Directions:
Please repeat every item below word for word, with nothing changed or left out.

Entries on where items appear:
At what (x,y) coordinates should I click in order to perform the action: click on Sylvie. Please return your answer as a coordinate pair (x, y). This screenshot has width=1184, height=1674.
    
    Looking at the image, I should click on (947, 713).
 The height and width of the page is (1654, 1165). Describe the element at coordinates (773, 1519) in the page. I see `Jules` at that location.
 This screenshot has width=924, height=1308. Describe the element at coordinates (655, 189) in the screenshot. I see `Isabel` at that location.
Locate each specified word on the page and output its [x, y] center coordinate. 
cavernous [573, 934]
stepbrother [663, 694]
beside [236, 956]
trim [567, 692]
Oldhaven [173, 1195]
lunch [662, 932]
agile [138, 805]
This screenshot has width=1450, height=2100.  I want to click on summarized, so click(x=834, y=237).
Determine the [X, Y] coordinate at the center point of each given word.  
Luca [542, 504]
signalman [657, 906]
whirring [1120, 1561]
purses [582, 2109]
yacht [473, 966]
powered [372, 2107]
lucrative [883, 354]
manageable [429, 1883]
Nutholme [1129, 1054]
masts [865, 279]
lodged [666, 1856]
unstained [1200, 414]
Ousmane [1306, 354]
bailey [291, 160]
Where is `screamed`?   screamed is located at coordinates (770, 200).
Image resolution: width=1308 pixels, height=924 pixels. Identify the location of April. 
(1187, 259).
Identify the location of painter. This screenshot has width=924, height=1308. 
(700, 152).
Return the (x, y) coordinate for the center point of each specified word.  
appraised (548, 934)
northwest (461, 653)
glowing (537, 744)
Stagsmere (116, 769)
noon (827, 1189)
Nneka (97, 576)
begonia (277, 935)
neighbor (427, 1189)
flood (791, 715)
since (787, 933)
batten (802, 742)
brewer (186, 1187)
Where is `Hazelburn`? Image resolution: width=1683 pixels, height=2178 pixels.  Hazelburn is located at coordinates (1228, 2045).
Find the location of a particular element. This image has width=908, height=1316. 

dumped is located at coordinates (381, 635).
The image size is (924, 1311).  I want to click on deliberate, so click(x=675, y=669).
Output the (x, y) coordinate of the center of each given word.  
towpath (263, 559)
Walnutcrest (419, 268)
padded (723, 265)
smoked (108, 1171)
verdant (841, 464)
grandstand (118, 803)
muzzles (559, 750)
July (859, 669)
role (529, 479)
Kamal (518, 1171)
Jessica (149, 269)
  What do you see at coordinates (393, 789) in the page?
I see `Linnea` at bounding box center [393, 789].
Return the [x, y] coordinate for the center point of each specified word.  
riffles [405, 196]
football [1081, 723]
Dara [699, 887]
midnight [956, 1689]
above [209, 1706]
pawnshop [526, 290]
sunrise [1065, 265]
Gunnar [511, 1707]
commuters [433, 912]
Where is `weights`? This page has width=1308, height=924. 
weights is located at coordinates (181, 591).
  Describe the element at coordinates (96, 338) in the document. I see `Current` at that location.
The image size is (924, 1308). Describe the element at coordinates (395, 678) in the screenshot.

Reply to the task:
At what (x,y) coordinates should I click in order to perform the action: click on Sylvie. Please return your answer as a coordinate pair (x, y). This screenshot has width=1184, height=1674.
    
    Looking at the image, I should click on (947, 713).
 The height and width of the page is (1654, 1165). Describe the element at coordinates (773, 1519) in the page. I see `Jules` at that location.
 This screenshot has width=924, height=1308. Describe the element at coordinates (655, 189) in the screenshot. I see `Isabel` at that location.
Locate each specified word on the page and output its [x, y] center coordinate. 
cavernous [573, 934]
stepbrother [663, 694]
beside [236, 956]
trim [567, 692]
Oldhaven [173, 1195]
lunch [662, 932]
agile [138, 805]
This screenshot has width=1450, height=2100.  I want to click on summarized, so click(x=834, y=237).
Determine the [X, Y] coordinate at the center point of each given word.  
Luca [542, 504]
signalman [657, 906]
whirring [1120, 1561]
purses [582, 2109]
yacht [473, 966]
powered [372, 2107]
lucrative [883, 354]
manageable [429, 1883]
Nutholme [1129, 1054]
masts [865, 279]
lodged [666, 1856]
unstained [1200, 414]
Ousmane [1306, 354]
bailey [291, 160]
Where is `screamed`?   screamed is located at coordinates (770, 200).
Image resolution: width=1308 pixels, height=924 pixels. Identify the location of April. 
(1187, 259).
Identify the location of painter. This screenshot has width=924, height=1308. 
(700, 152).
Return the (x, y) coordinate for the center point of each specified word.  
appraised (548, 934)
northwest (461, 653)
glowing (537, 744)
Stagsmere (116, 769)
noon (827, 1189)
Nneka (97, 576)
begonia (277, 935)
neighbor (427, 1189)
flood (791, 715)
since (787, 933)
batten (802, 742)
brewer (186, 1187)
Where is `Hazelburn`? Image resolution: width=1683 pixels, height=2178 pixels.  Hazelburn is located at coordinates (1228, 2045).
Find the location of a particular element. This image has width=908, height=1316. 

dumped is located at coordinates (381, 635).
The image size is (924, 1311).  I want to click on deliberate, so click(x=675, y=669).
Output the (x, y) coordinate of the center of each given word.  
towpath (263, 559)
Walnutcrest (419, 268)
padded (723, 265)
smoked (108, 1171)
verdant (841, 464)
grandstand (118, 803)
muzzles (559, 750)
July (859, 669)
role (529, 479)
Kamal (518, 1171)
Jessica (149, 269)
  What do you see at coordinates (393, 789) in the page?
I see `Linnea` at bounding box center [393, 789].
Return the [x, y] coordinate for the center point of each specified word.  
riffles [405, 196]
football [1081, 723]
Dara [699, 887]
midnight [956, 1689]
above [209, 1706]
pawnshop [526, 290]
sunrise [1065, 265]
Gunnar [511, 1707]
commuters [433, 912]
Where is `weights`? This page has width=1308, height=924. 
weights is located at coordinates (181, 591).
  Describe the element at coordinates (96, 338) in the document. I see `Current` at that location.
The image size is (924, 1308). Describe the element at coordinates (395, 678) in the screenshot.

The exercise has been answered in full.